"""
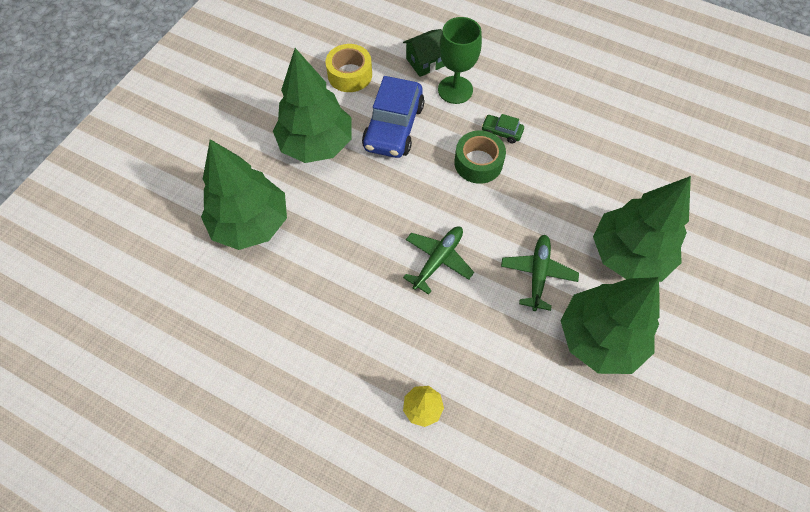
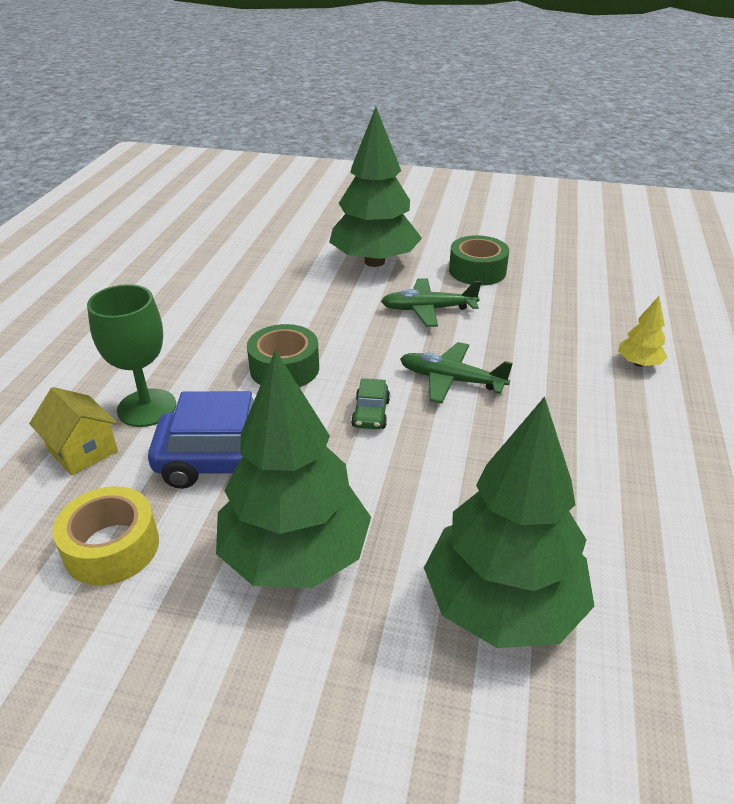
camera: 105 degrees left, 25 degrees down
(425, 62) = (82, 450): green house -> yellow house
(501, 132) = (225, 355): green car -> green car (371, 413)
(600, 338) = (477, 271): green tree -> green tape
"""
▸ **Task statement**: Retype all of the material above exactly; the pictures stay out.

▸ **Exercise result**:
camera: 105 degrees left, 25 degrees down
(425, 62) = (82, 450): green house -> yellow house
(501, 132) = (225, 355): green car -> green car (371, 413)
(600, 338) = (477, 271): green tree -> green tape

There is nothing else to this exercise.